[Start of section]
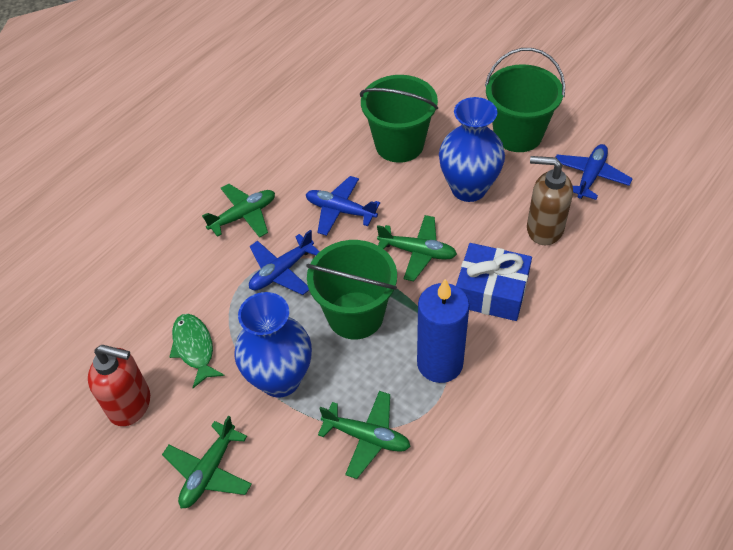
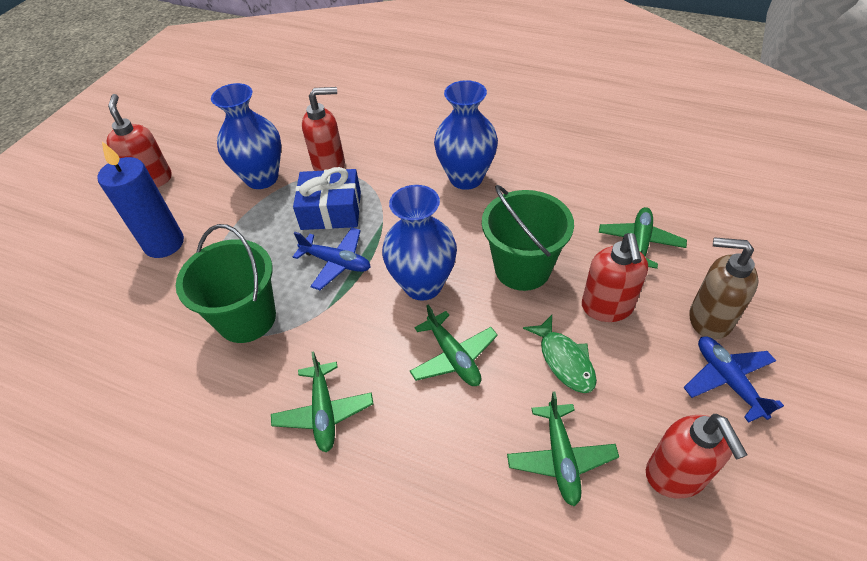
blue plane: 3 -> 2
blue vase: 2 -> 3
green bucket: 3 -> 2
red soap dispenser: 1 -> 4

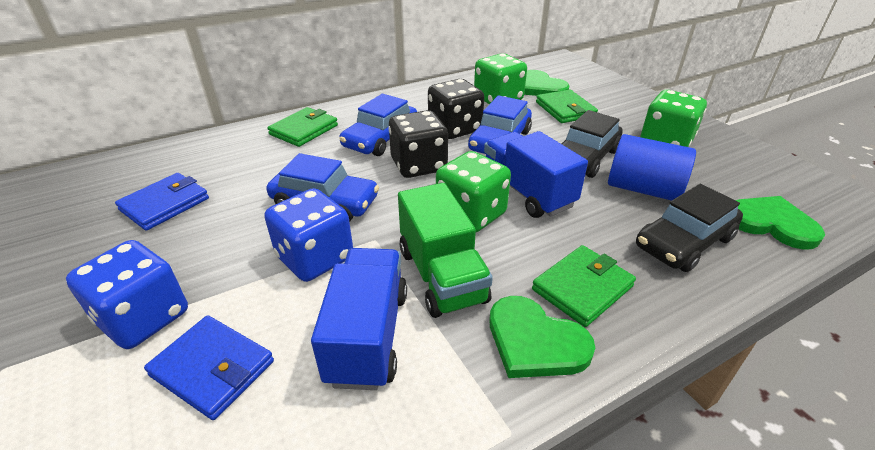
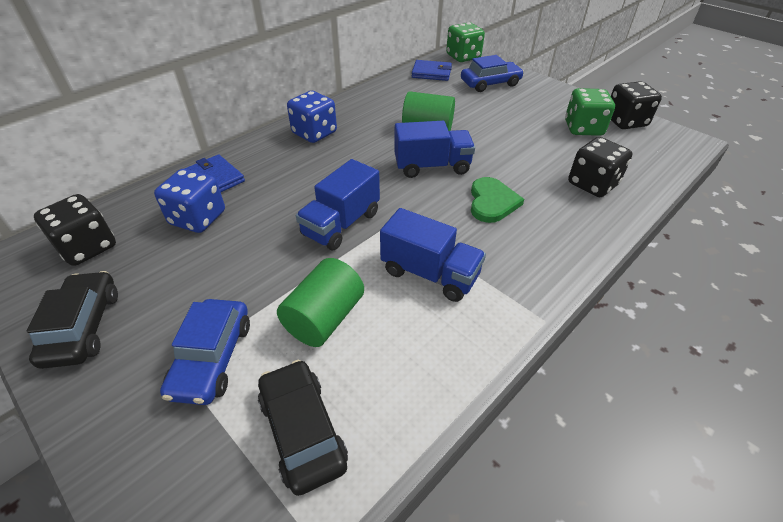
black dice: 2 -> 3
blue car: 3 -> 2
blue cylinder: 1 -> 0
blue truck: 2 -> 3
green cylinder: 0 -> 2
green dice: 3 -> 2
green heart: 3 -> 1
green truck: 1 -> 0
green wallet: 3 -> 0

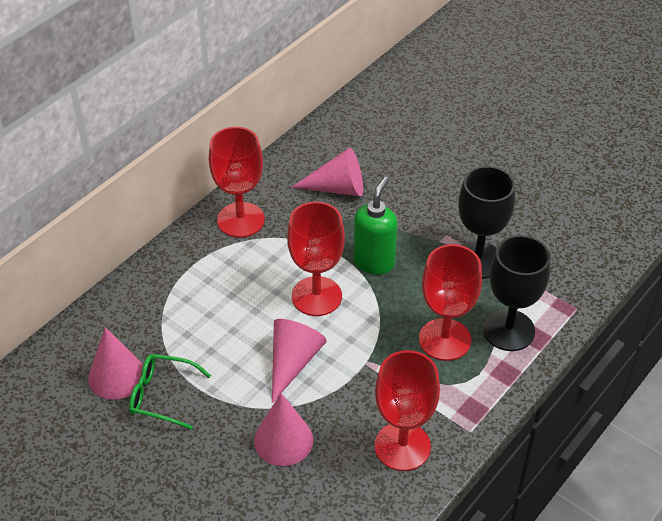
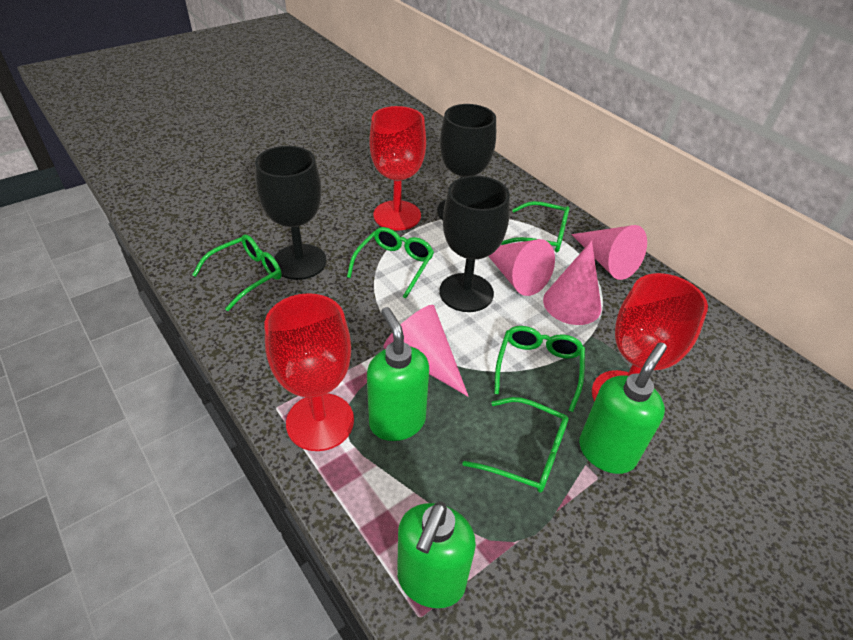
black goblet: 2 -> 3
green glasses: 1 -> 5
green soap dispenser: 1 -> 3
red goblet: 4 -> 3

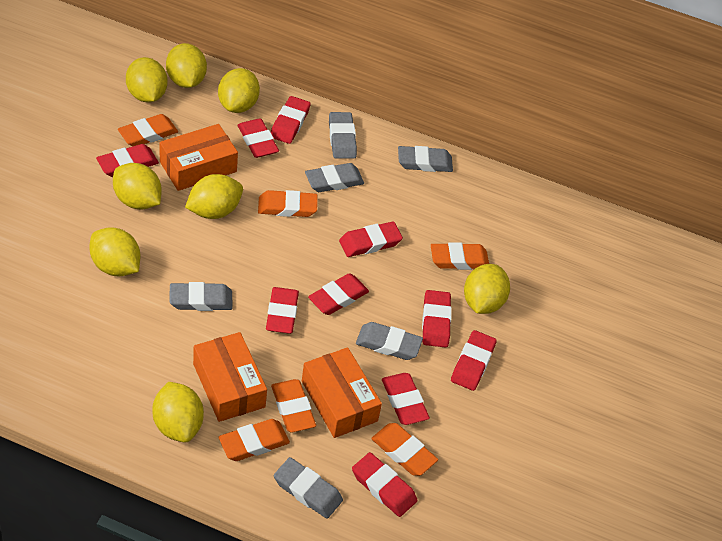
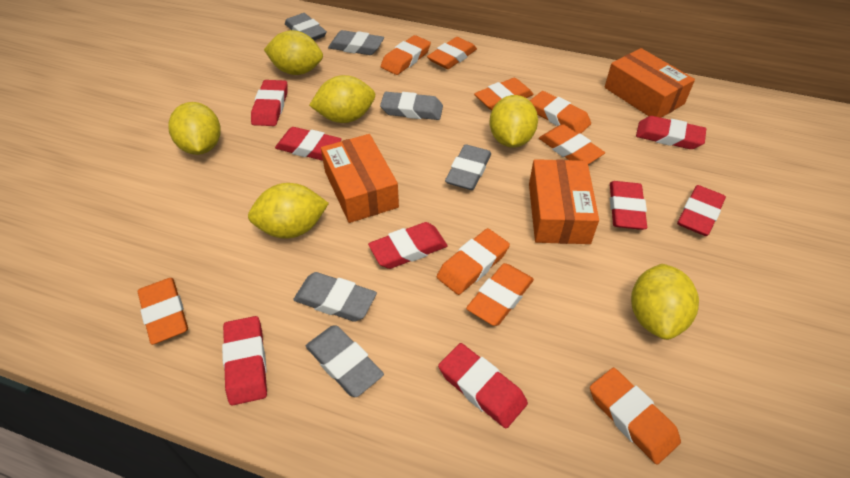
orange eraser: 6 -> 9
red eraser: 10 -> 8
yellow lemon: 8 -> 6

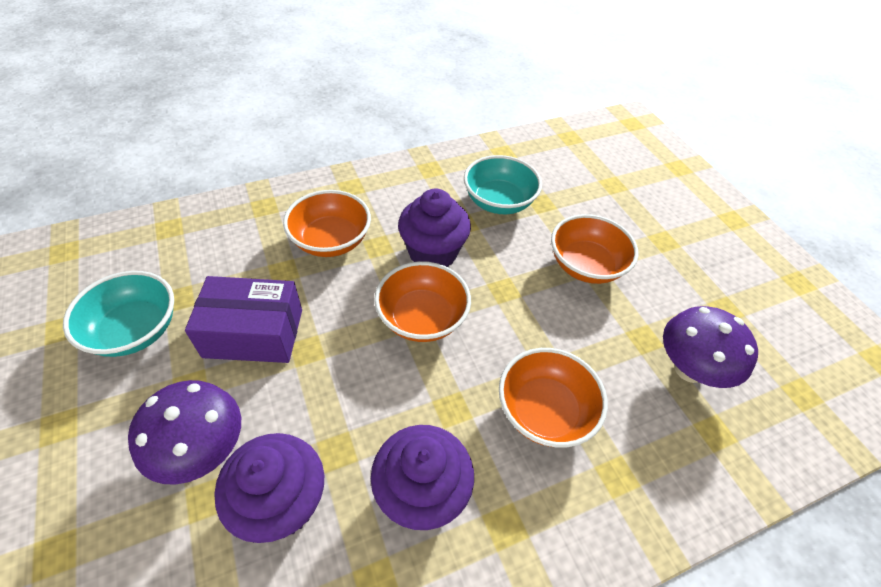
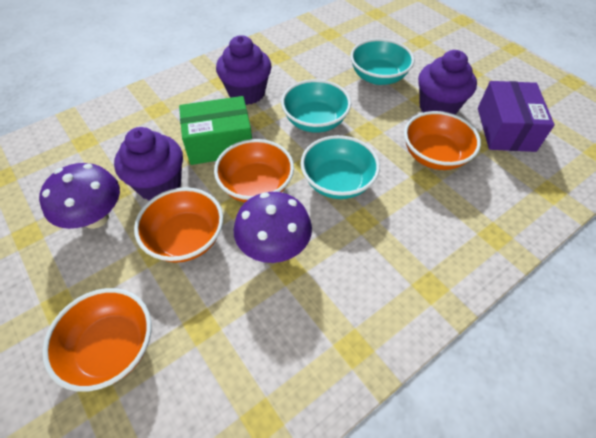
green box: 0 -> 1
turquoise bowl: 2 -> 3

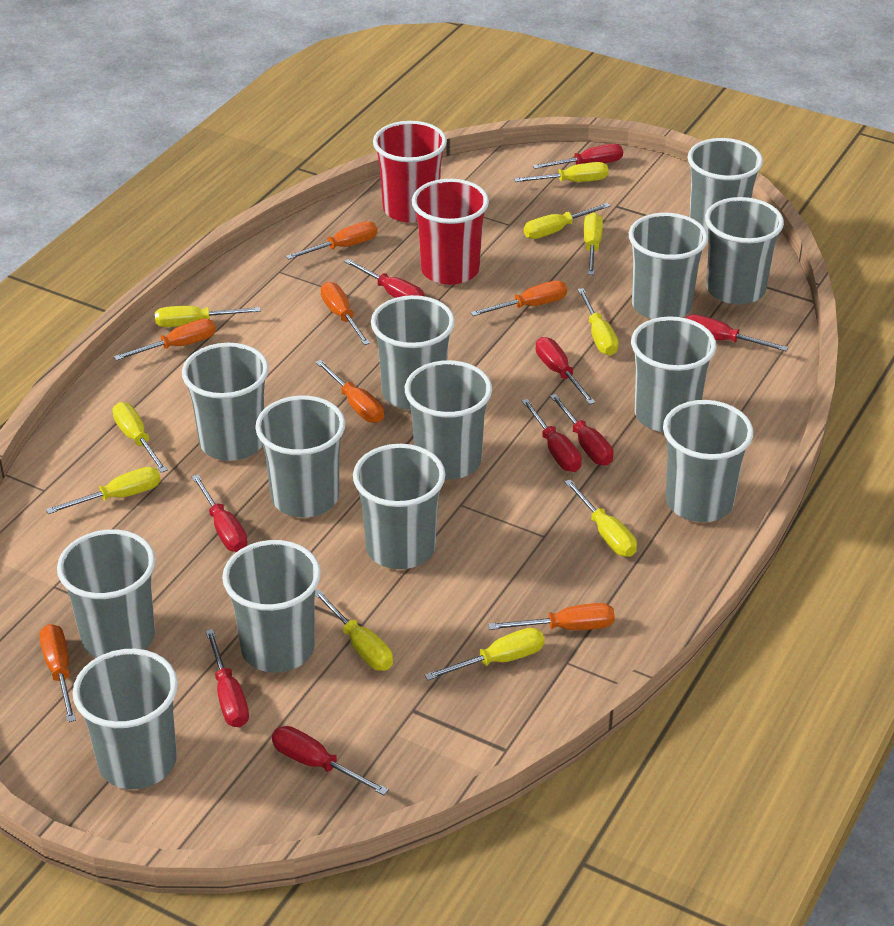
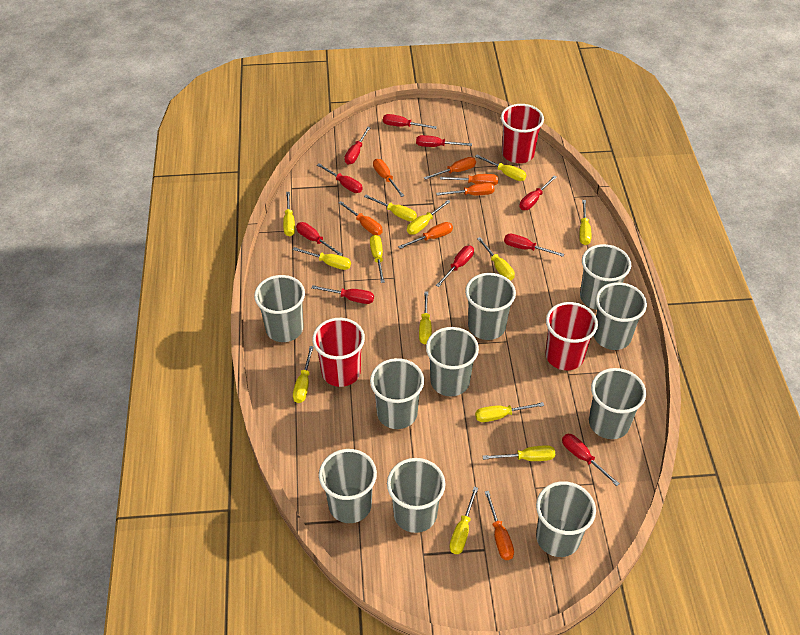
grey cup: 13 -> 10
red cup: 2 -> 3
red screwdriver: 9 -> 10
yellow screwdriver: 10 -> 13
[End of section]
TASK OBJECTIVE:
Please write out, word for word, only the lines from the one holding "yellow lemon: 8 -> 6" through the end of the records above, with both end lines included and the pictures dropped.

RESULT FOR THIS TASK:
yellow lemon: 8 -> 6

green box: 0 -> 1
turquoise bowl: 2 -> 3

grey cup: 13 -> 10
red cup: 2 -> 3
red screwdriver: 9 -> 10
yellow screwdriver: 10 -> 13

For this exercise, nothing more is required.